▶ [Task description]:
Pull every "orange" line out of the data below.

[Object state change records]

+---+

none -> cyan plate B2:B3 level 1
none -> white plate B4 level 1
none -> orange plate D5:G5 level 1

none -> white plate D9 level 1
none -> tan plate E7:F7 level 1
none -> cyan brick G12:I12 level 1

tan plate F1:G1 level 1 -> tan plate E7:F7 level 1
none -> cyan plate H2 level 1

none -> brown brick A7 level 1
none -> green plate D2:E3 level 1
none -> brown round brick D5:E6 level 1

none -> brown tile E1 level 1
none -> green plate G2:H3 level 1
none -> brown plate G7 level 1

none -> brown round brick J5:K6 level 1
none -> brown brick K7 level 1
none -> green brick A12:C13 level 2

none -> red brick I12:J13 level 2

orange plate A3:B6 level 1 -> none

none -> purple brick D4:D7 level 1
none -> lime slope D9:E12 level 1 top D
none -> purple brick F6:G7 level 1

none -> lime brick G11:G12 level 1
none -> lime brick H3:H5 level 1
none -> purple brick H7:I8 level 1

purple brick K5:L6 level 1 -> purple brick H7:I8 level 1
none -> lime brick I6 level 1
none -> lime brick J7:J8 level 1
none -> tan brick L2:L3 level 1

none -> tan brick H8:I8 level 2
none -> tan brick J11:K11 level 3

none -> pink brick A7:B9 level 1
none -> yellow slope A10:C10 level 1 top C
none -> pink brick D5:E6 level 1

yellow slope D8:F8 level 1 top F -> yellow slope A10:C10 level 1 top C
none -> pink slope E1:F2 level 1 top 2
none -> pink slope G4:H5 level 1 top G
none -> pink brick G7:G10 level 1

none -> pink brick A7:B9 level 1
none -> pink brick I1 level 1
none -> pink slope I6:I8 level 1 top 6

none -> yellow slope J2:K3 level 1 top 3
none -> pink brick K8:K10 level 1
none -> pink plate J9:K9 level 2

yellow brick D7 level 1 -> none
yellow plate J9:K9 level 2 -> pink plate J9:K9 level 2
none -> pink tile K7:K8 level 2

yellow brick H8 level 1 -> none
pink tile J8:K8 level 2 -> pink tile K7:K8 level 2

+---+

▶ [Output]:
none -> orange plate D5:G5 level 1
orange plate A3:B6 level 1 -> none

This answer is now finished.